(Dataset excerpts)
==========

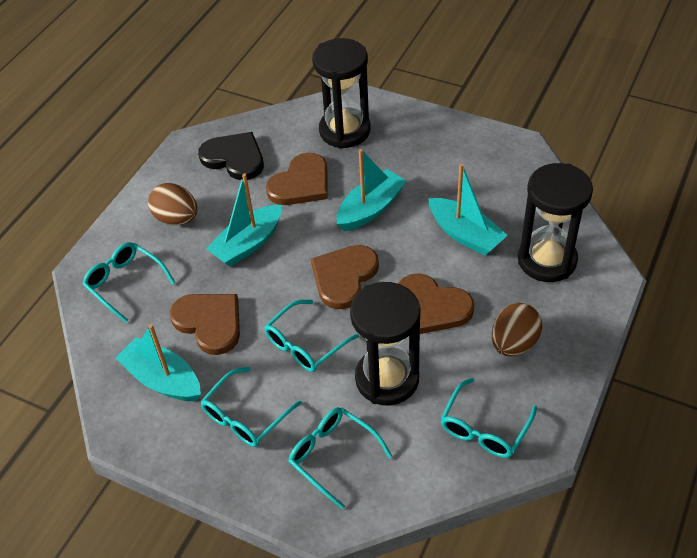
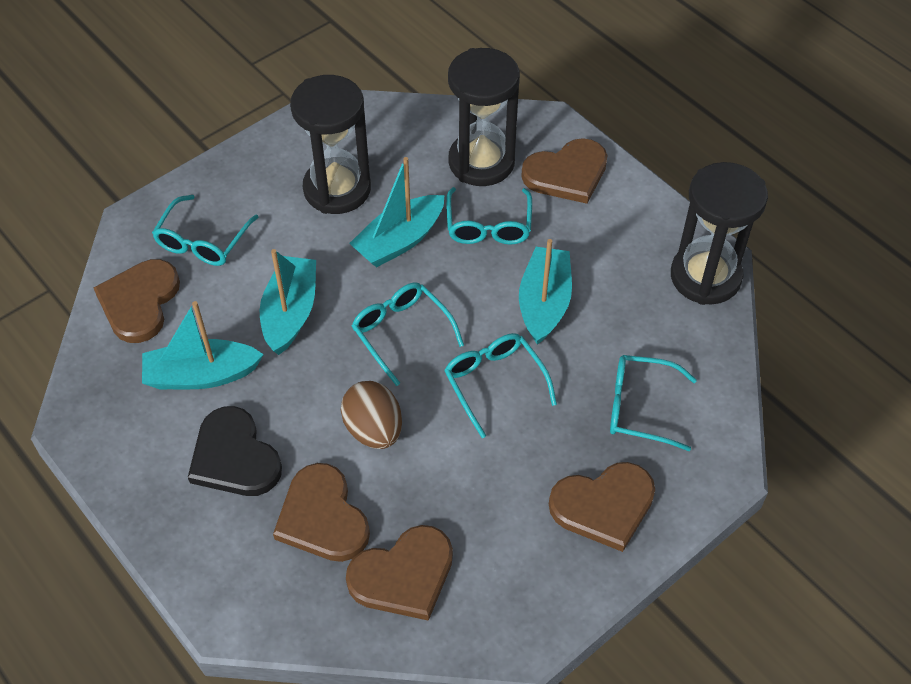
brown egg: 2 -> 1
brown heart: 4 -> 5

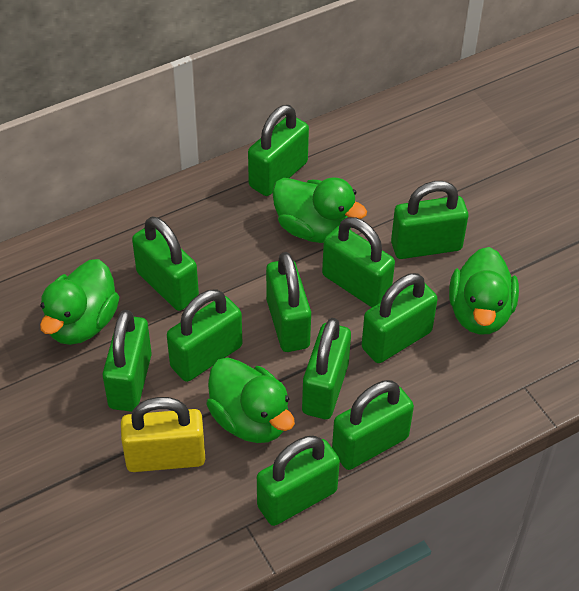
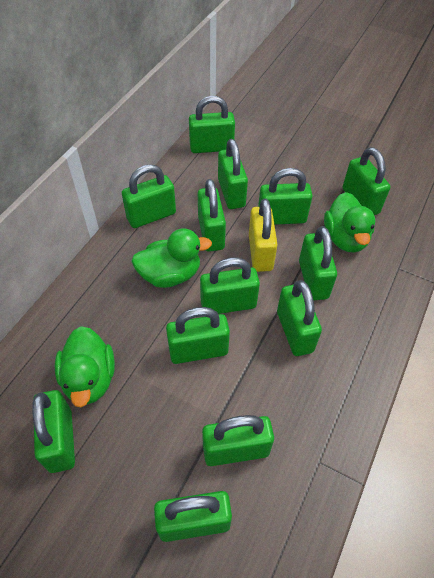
green duck: 4 -> 3
green padlock: 11 -> 13

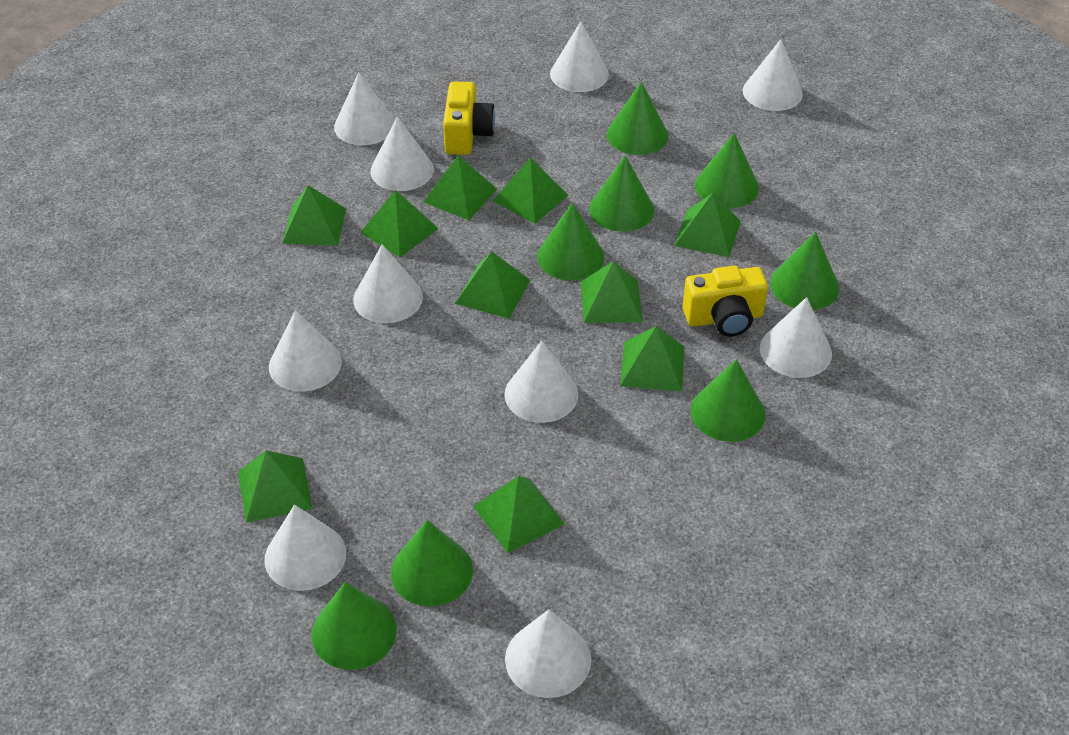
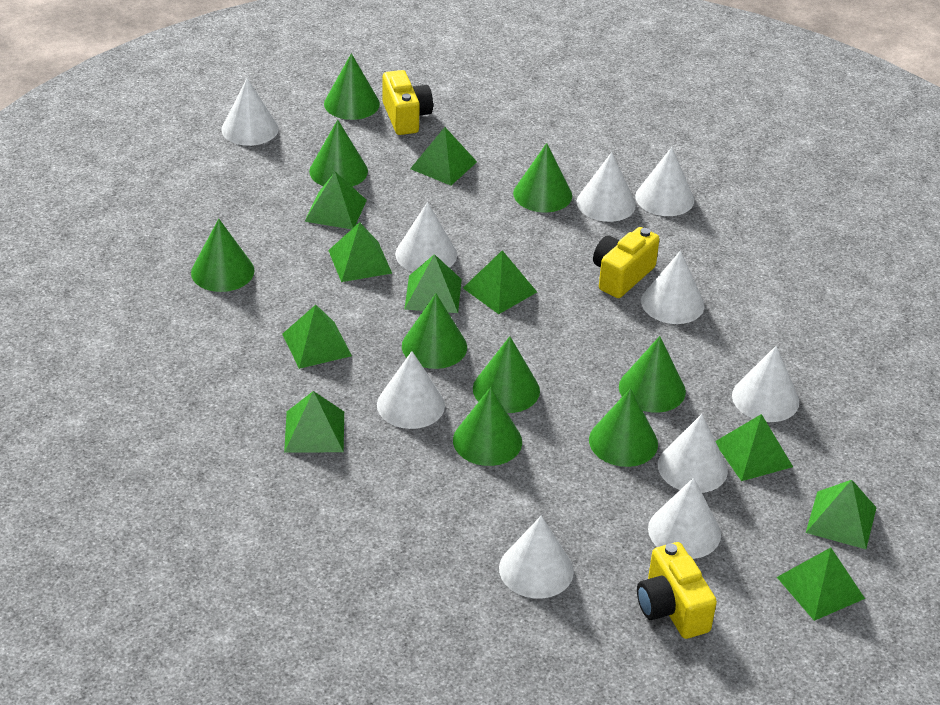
green cone: 8 -> 9
yellow camera: 2 -> 3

==========

Your answer should be the lines of the records that include the word "green".

green duck: 4 -> 3
green padlock: 11 -> 13
green cone: 8 -> 9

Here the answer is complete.